SHORT PROBLEM ▸
Select each line below that contains the string "autoBeamOff", and copy those lines.

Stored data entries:
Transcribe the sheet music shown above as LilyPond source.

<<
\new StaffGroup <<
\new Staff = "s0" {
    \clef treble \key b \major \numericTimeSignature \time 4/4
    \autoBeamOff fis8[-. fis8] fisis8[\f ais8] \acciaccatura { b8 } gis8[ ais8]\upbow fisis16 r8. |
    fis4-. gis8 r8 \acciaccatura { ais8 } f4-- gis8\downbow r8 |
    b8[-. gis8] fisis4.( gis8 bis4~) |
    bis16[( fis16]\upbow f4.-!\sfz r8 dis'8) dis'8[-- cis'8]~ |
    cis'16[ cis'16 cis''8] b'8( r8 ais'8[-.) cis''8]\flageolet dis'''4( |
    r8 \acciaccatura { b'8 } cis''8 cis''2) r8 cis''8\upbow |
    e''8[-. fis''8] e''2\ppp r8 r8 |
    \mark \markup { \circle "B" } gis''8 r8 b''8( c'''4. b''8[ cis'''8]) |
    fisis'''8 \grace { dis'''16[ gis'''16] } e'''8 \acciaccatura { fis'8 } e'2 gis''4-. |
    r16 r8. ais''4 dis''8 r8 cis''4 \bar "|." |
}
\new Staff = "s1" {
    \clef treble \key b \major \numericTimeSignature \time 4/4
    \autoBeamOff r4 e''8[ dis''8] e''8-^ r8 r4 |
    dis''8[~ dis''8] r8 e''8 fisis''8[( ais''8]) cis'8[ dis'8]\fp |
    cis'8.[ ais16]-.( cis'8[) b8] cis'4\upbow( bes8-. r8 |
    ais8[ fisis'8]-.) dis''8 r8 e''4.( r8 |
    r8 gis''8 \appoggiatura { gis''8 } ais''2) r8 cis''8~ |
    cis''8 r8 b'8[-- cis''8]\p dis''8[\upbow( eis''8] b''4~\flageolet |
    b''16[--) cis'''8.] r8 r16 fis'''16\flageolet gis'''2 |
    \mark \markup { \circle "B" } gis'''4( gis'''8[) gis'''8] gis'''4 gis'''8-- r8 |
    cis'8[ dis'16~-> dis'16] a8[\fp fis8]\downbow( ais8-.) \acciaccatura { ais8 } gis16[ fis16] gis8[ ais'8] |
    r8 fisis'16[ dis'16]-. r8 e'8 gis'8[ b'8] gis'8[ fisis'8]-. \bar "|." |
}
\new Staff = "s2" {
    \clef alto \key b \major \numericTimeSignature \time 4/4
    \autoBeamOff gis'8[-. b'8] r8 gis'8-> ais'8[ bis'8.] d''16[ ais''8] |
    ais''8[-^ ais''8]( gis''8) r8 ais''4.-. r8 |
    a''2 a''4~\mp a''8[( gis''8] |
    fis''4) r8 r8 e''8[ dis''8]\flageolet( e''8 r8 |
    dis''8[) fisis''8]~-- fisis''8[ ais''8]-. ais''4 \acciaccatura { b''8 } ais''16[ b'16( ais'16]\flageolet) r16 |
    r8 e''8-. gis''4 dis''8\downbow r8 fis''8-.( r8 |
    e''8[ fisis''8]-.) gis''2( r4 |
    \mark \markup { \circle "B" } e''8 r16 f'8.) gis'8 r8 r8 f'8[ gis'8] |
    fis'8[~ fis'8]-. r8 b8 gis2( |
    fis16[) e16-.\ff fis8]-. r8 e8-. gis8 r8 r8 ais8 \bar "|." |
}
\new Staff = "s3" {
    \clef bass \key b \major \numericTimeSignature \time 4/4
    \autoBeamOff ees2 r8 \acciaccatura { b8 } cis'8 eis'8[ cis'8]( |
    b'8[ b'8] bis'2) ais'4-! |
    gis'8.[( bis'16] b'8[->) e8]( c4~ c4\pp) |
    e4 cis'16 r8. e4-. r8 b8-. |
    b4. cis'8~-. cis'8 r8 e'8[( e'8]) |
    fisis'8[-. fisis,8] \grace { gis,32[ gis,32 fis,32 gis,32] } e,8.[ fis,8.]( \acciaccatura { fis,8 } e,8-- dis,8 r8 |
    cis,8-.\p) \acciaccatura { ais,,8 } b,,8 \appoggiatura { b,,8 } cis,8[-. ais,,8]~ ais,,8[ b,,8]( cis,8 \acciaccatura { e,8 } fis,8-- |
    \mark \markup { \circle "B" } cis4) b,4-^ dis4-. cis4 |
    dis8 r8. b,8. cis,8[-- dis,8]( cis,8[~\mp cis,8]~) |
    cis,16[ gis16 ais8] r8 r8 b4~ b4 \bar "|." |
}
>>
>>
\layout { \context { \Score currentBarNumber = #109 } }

WORKED SOLUTION ▸
    \autoBeamOff fis8[-. fis8] fisis8[\f ais8] \acciaccatura { b8 } gis8[ ais8]\upbow fisis16 r8. |
    \autoBeamOff r4 e''8[ dis''8] e''8-^ r8 r4 |
    \autoBeamOff gis'8[-. b'8] r8 gis'8-> ais'8[ bis'8.] d''16[ ais''8] |
    \autoBeamOff ees2 r8 \acciaccatura { b8 } cis'8 eis'8[ cis'8]( |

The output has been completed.